§ **EXERCISE INSTRUCTIONS**:
Search the records for the string "green" and return each line that has it.

---- DATA FOR REVIEW

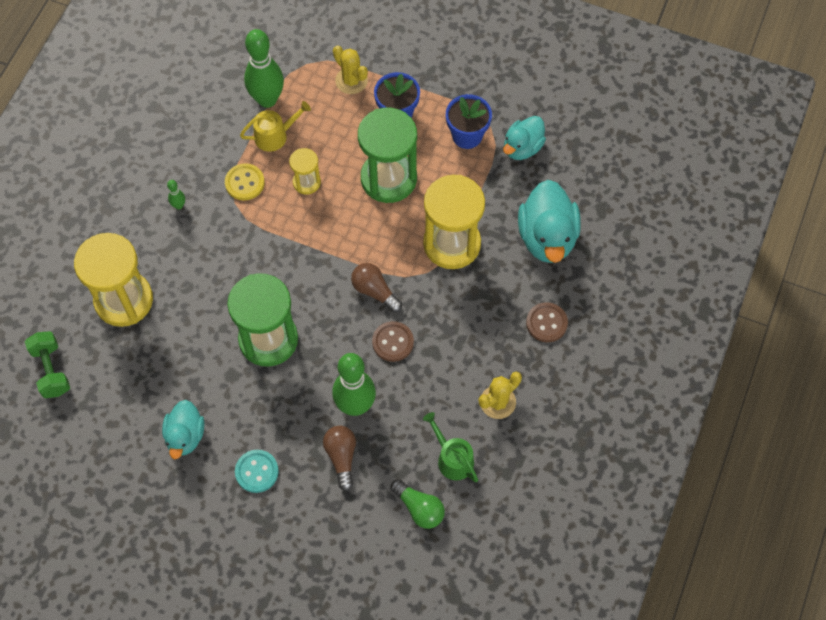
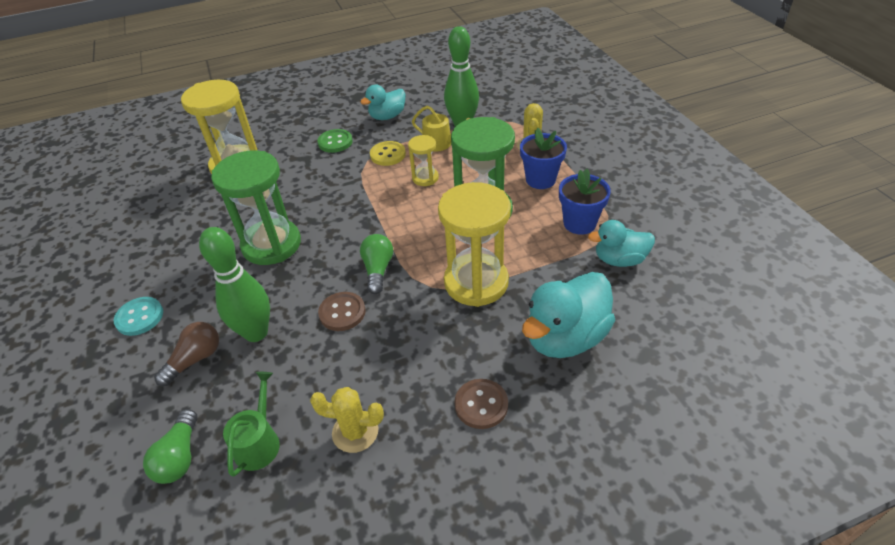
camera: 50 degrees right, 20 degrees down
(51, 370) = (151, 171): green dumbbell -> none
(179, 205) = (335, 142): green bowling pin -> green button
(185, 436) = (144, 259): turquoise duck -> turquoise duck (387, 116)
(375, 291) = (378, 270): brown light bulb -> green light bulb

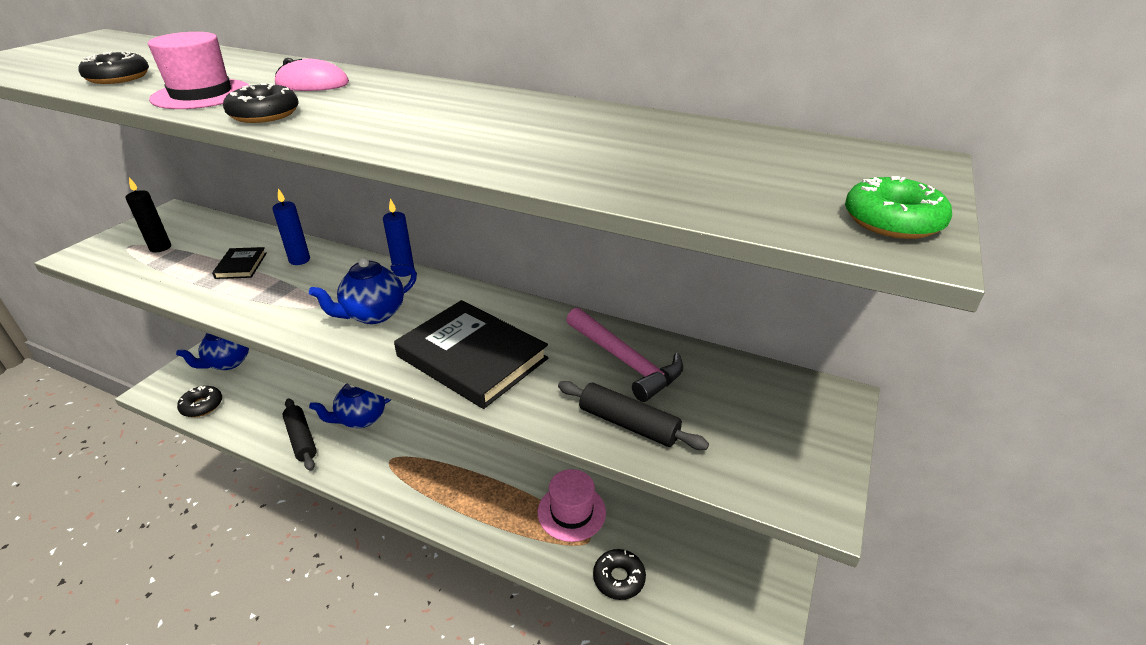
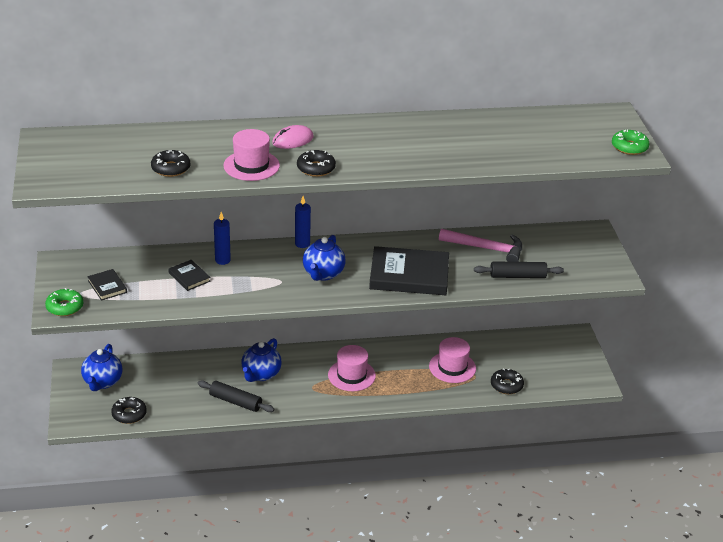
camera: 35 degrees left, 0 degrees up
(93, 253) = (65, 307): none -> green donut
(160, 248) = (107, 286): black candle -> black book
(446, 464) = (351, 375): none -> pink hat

--------
---- DATA FOR REVIEW

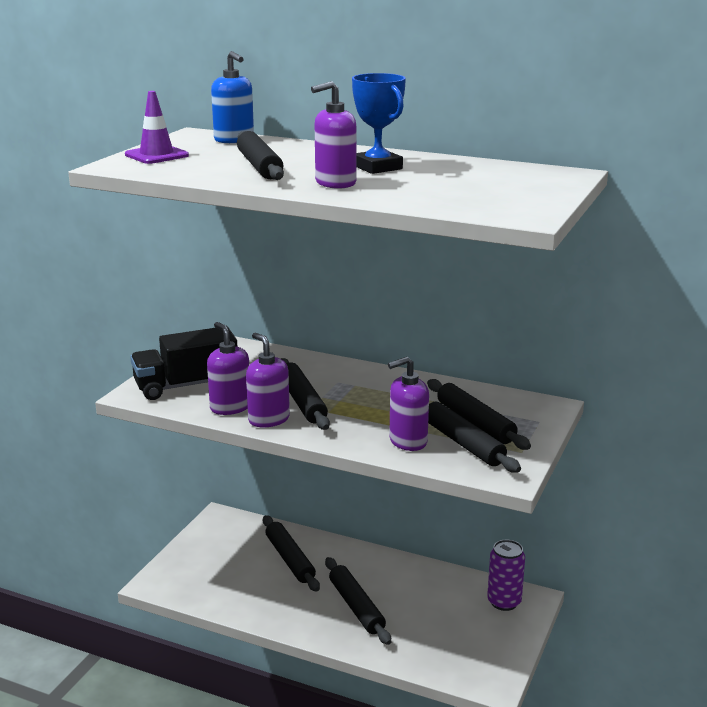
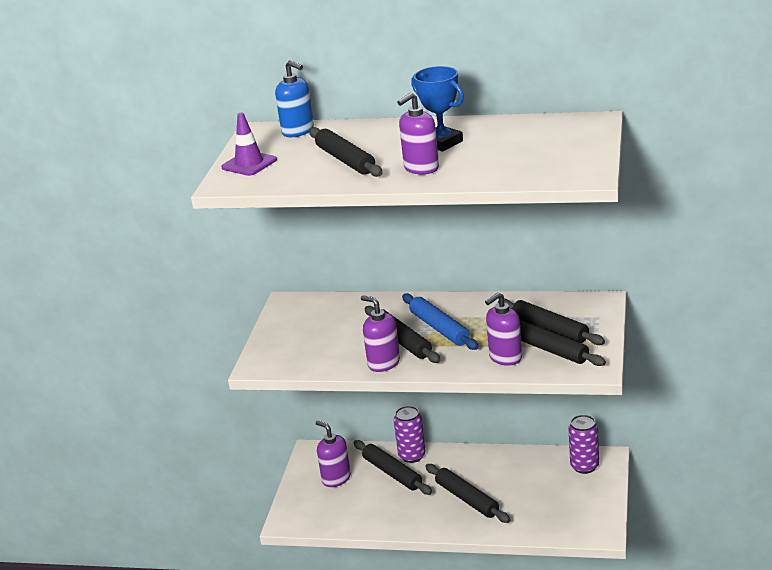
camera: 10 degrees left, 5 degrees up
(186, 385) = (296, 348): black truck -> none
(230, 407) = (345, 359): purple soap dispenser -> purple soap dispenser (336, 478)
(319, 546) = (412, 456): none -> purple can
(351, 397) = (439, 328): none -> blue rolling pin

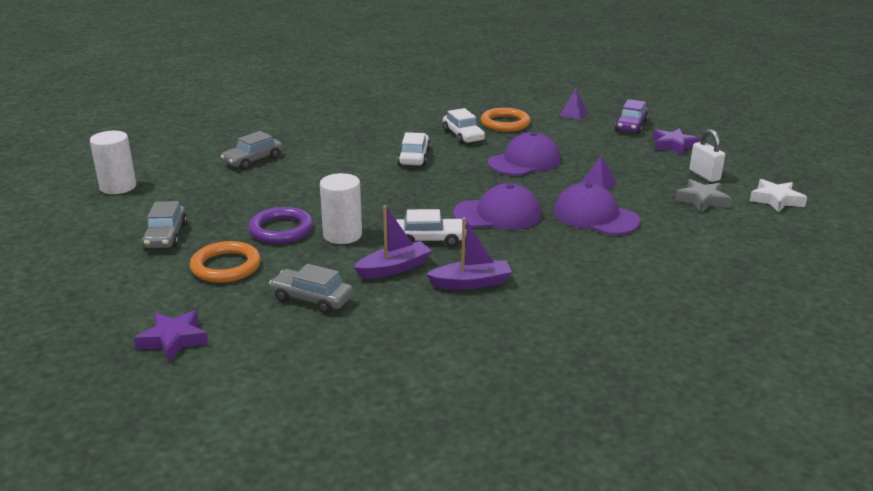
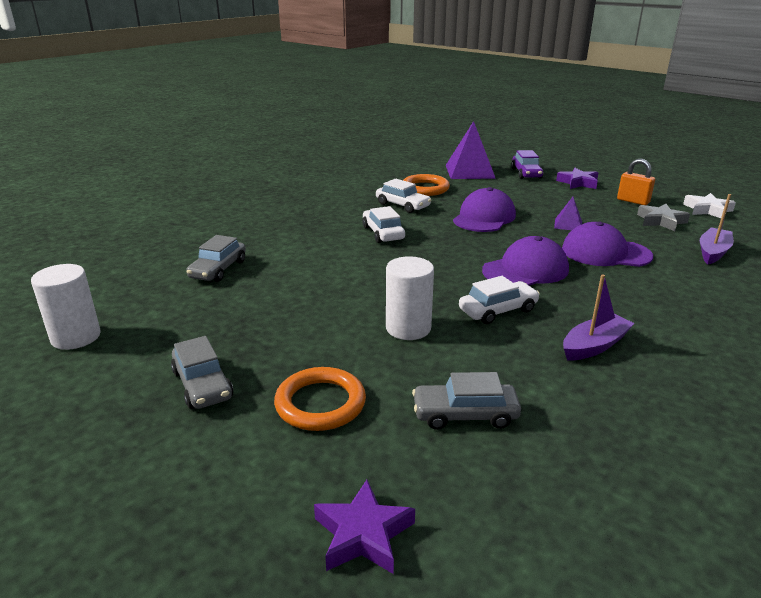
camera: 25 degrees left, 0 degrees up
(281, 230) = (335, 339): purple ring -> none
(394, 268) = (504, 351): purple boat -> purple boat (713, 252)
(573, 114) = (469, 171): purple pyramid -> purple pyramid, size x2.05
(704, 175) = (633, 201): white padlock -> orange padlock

--------

§ **TASK RESULT**:
(51, 370) = (151, 171): green dumbbell -> none
(179, 205) = (335, 142): green bowling pin -> green button
(375, 291) = (378, 270): brown light bulb -> green light bulb
(93, 253) = (65, 307): none -> green donut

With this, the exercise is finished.